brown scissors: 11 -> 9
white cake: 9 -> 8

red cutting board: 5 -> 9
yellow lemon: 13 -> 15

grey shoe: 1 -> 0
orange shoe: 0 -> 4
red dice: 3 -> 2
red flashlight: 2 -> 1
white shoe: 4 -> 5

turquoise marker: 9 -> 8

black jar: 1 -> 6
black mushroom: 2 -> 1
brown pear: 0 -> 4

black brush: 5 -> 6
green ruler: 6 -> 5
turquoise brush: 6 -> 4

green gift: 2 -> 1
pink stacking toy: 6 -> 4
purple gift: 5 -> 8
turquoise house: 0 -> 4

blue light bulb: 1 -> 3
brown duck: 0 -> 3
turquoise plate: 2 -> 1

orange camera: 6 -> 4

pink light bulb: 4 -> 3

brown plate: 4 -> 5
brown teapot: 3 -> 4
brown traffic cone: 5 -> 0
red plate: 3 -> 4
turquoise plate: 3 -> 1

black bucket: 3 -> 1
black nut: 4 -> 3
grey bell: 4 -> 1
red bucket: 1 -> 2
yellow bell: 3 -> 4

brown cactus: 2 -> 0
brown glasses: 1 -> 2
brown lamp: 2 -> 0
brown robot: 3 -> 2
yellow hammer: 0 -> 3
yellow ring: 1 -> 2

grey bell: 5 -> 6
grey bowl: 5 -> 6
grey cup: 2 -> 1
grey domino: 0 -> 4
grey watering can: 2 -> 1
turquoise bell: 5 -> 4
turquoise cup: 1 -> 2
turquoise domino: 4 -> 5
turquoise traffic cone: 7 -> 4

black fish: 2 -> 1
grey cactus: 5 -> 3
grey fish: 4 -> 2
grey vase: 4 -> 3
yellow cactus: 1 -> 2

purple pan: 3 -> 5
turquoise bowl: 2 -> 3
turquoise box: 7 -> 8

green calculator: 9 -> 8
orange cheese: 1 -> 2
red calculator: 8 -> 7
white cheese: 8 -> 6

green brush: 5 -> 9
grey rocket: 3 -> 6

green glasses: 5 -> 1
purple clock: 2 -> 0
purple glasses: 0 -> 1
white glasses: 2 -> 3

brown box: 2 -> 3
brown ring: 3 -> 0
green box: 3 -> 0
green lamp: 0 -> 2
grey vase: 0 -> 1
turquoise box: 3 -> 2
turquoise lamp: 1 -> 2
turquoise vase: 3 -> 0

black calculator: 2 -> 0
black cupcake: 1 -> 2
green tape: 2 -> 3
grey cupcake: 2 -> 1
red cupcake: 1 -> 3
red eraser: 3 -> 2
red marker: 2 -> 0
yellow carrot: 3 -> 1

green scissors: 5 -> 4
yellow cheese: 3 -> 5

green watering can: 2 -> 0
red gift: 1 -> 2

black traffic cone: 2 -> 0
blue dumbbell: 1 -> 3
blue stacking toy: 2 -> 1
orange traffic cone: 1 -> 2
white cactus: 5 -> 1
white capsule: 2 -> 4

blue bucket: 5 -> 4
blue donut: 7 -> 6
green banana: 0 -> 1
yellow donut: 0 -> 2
+ + +
**ASSIGNMENT**
Copy each line of the records that has "pink" in it.

**EXERCISE RESULT**
pink stacking toy: 6 -> 4
pink light bulb: 4 -> 3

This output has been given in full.